Task requirements >> Reproduce the listing word for word. Skip any image.

-- Data supplied follows --

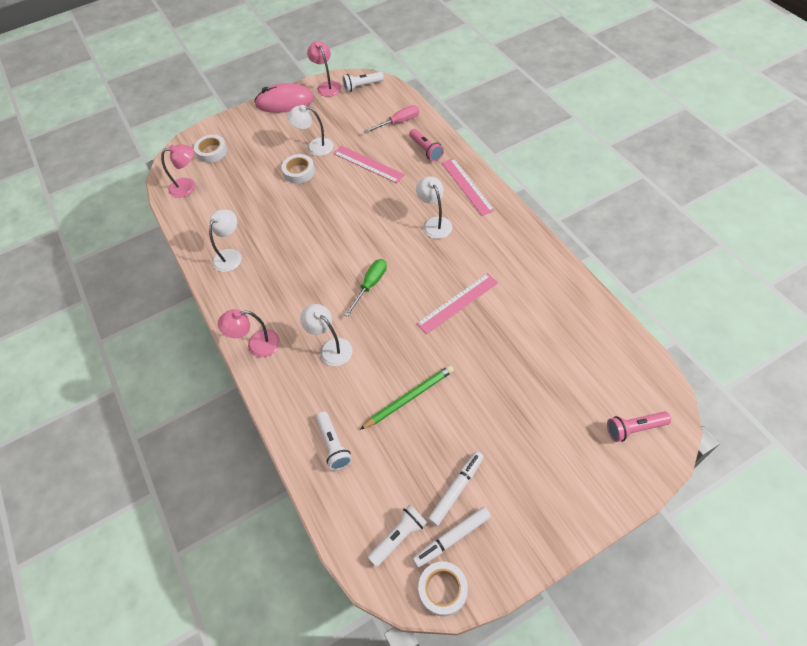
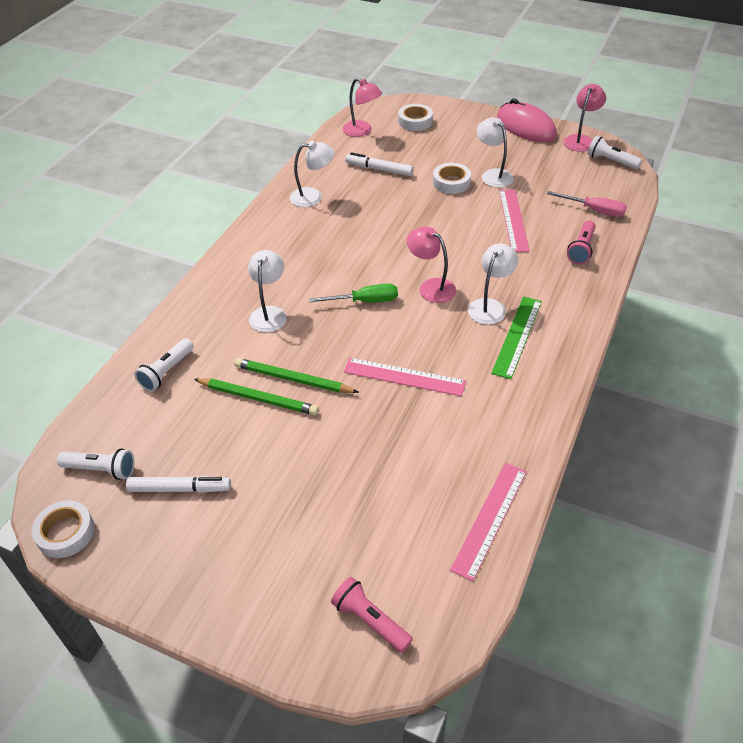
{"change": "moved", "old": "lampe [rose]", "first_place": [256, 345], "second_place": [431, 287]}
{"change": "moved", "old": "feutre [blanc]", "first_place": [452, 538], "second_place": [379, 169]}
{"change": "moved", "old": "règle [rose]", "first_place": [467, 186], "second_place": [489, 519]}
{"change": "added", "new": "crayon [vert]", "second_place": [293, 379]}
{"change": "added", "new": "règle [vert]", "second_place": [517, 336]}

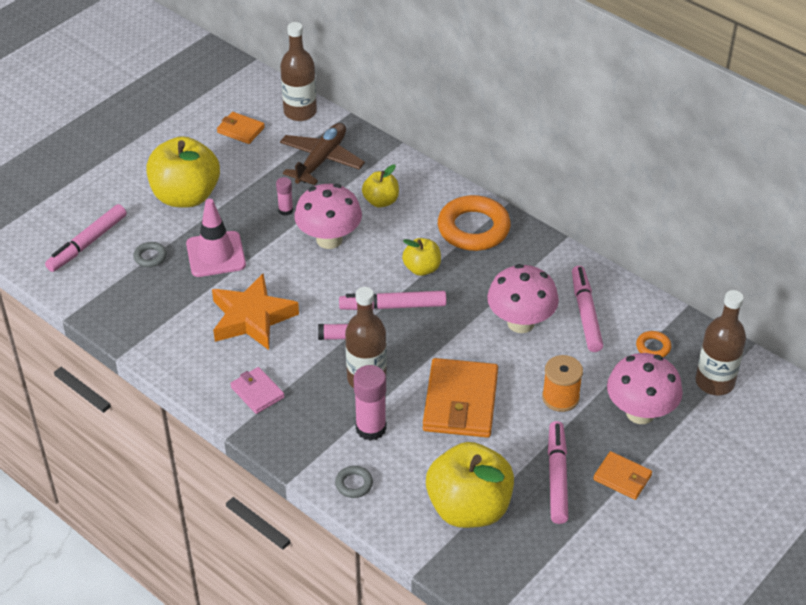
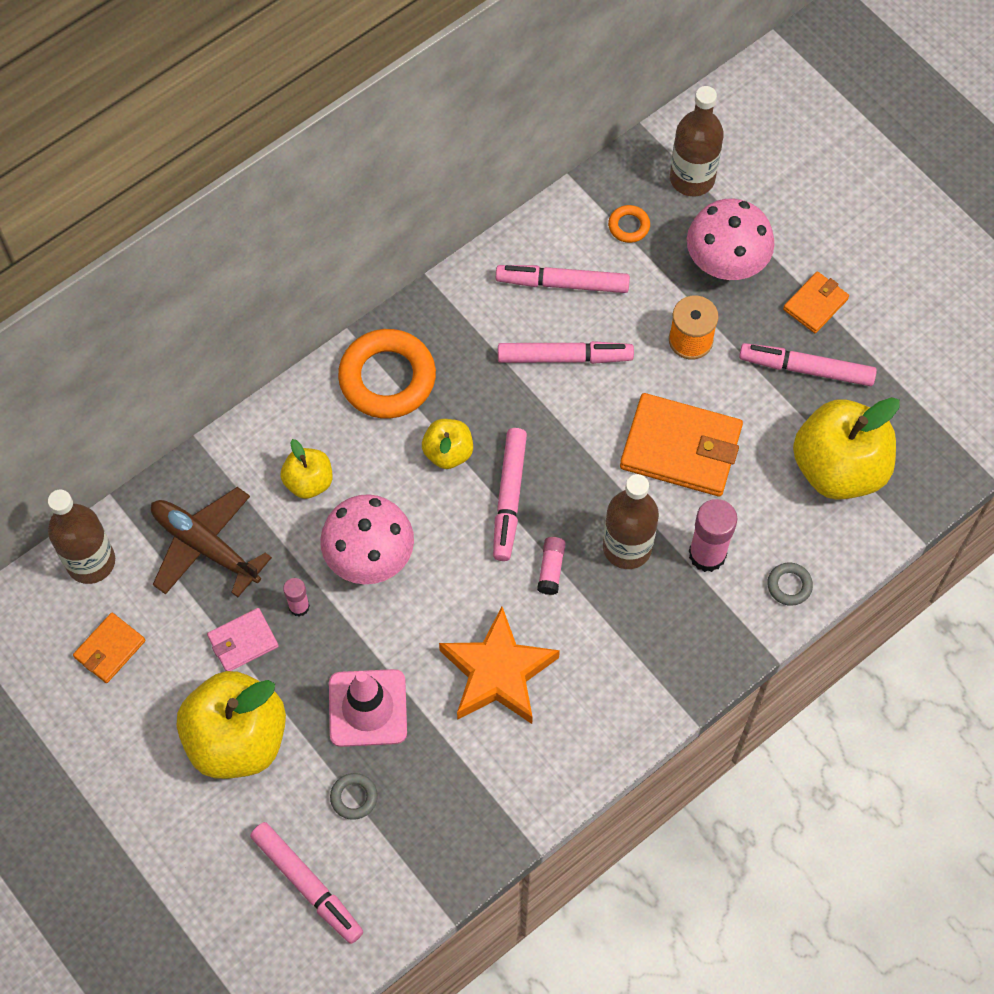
{"change": "moved", "old": "portefeuille [rose]", "first_place": [257, 392], "second_place": [243, 641]}
{"change": "replaced", "old": "champignon [rose]", "new": "feutre [rose]", "first_place": [520, 323], "second_place": [564, 357]}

-- Data supplied concluded --

Answer >>
{"change": "moved", "old": "lampe [rose]", "first_place": [256, 345], "second_place": [431, 287]}
{"change": "moved", "old": "feutre [blanc]", "first_place": [452, 538], "second_place": [379, 169]}
{"change": "moved", "old": "règle [rose]", "first_place": [467, 186], "second_place": [489, 519]}
{"change": "added", "new": "crayon [vert]", "second_place": [293, 379]}
{"change": "added", "new": "règle [vert]", "second_place": [517, 336]}

{"change": "moved", "old": "portefeuille [rose]", "first_place": [257, 392], "second_place": [243, 641]}
{"change": "replaced", "old": "champignon [rose]", "new": "feutre [rose]", "first_place": [520, 323], "second_place": [564, 357]}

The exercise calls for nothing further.